- **ABOUT THIS EXERCISE**
State, as a single number, how many lines in the data below contain "carrot".

- **STUDY MATERIAL**
+++

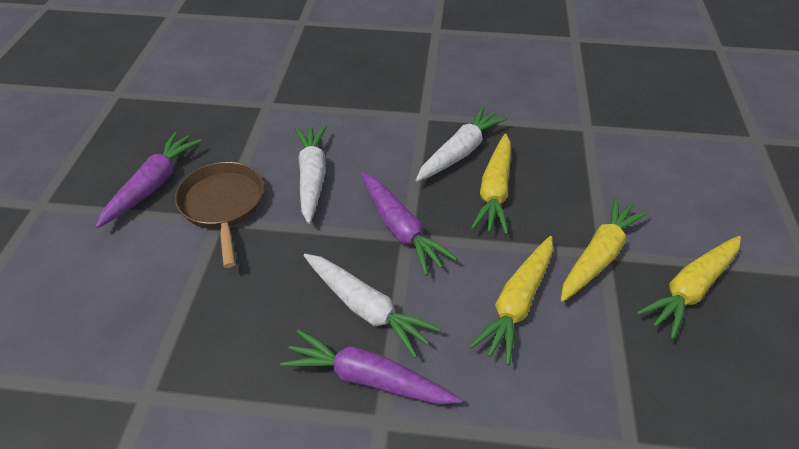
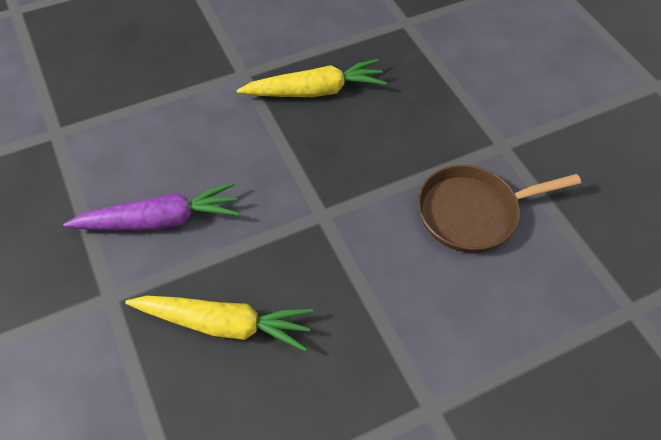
purple carrot: 3 -> 1
white carrot: 3 -> 0
yellow carrot: 4 -> 2

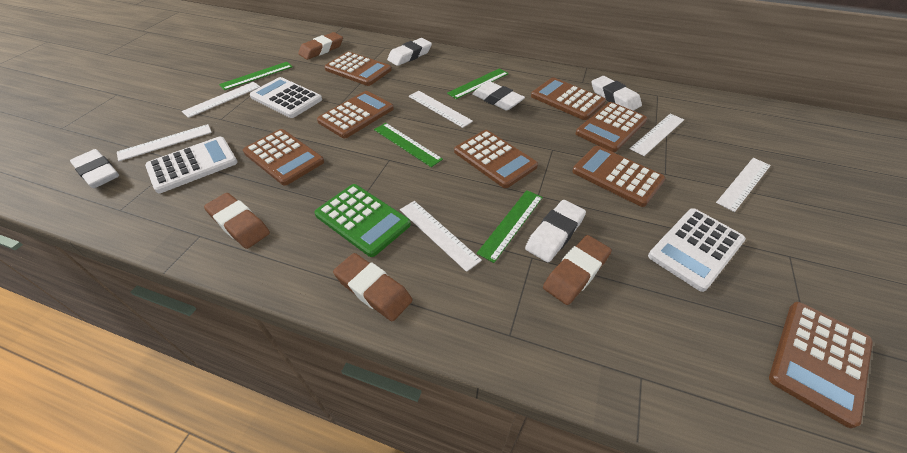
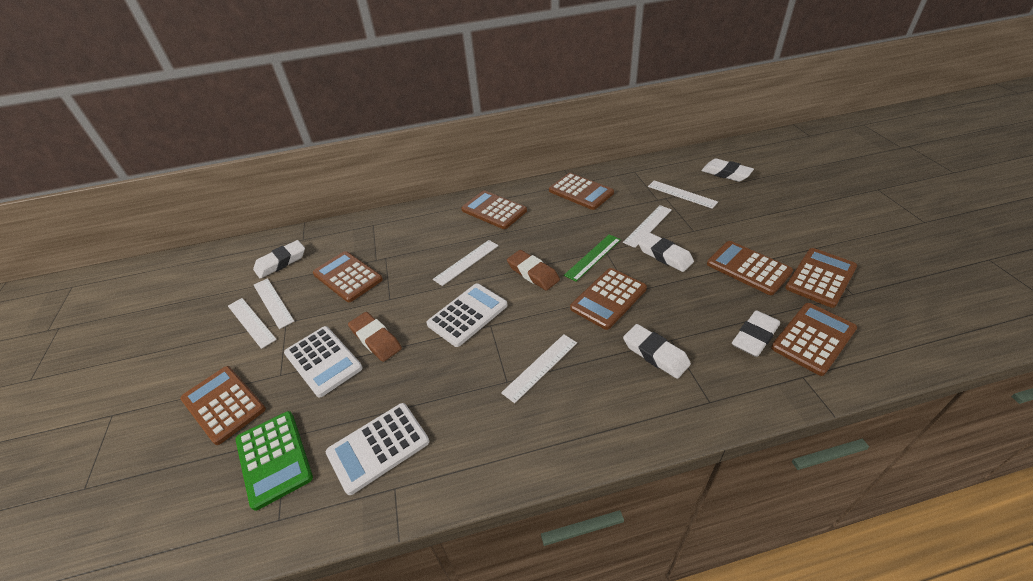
brown eraser: 4 -> 2
green ruler: 4 -> 1

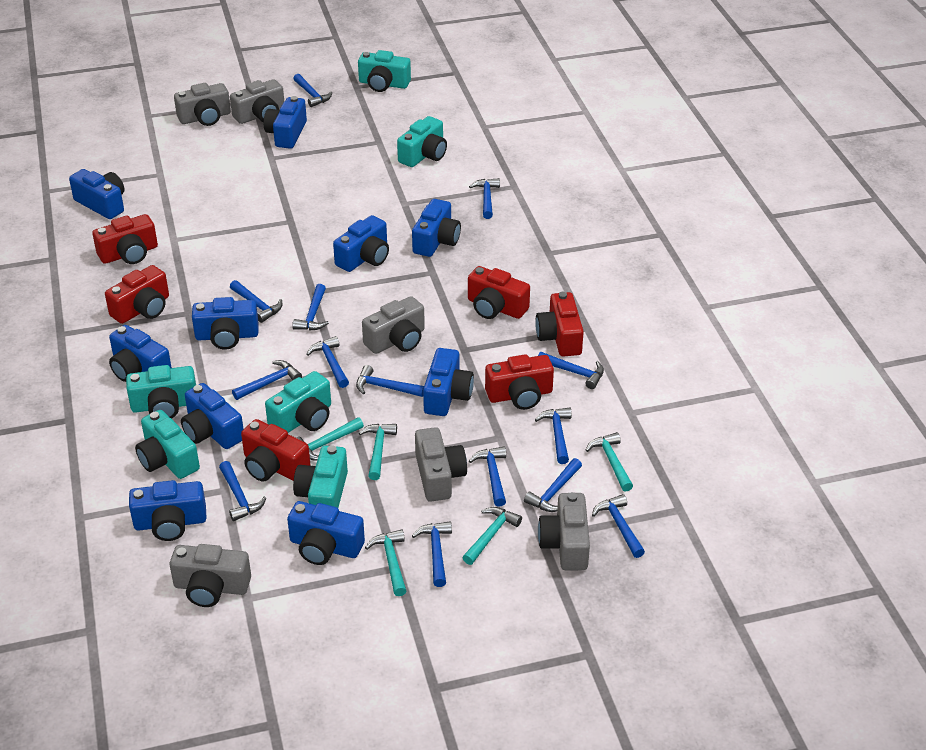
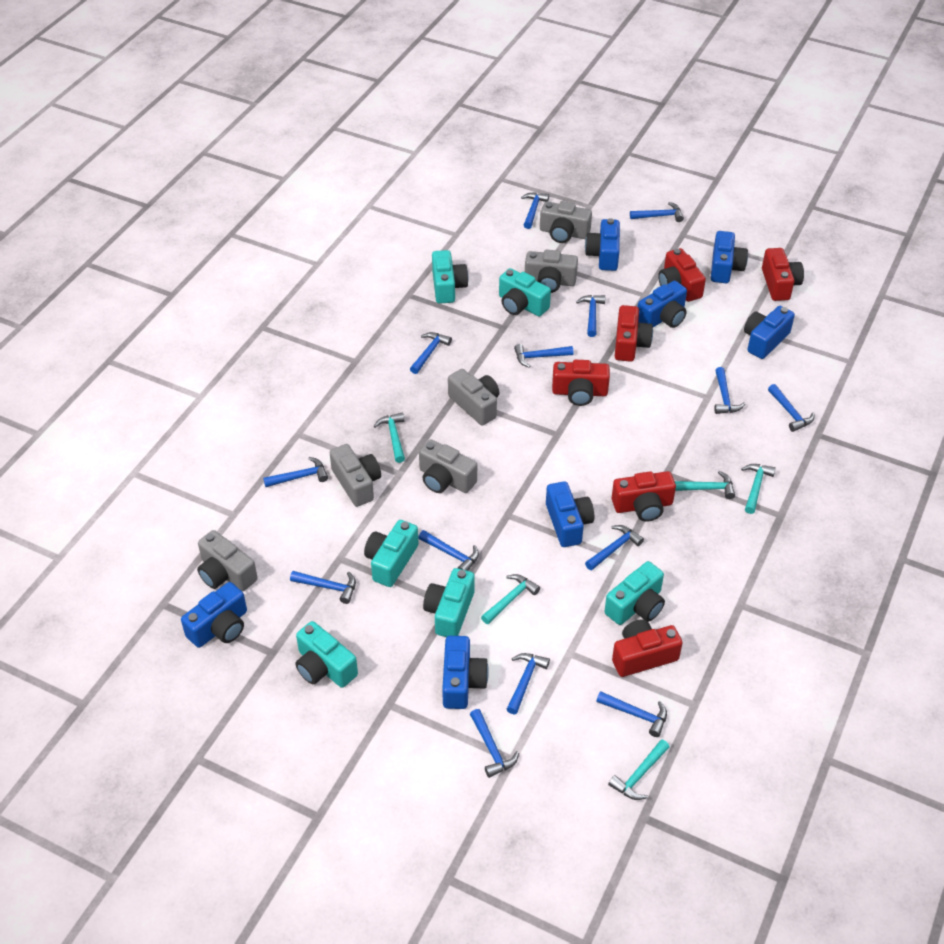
blue camera: 10 -> 7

+++

- **ANSWER TO THIS EXERCISE**
3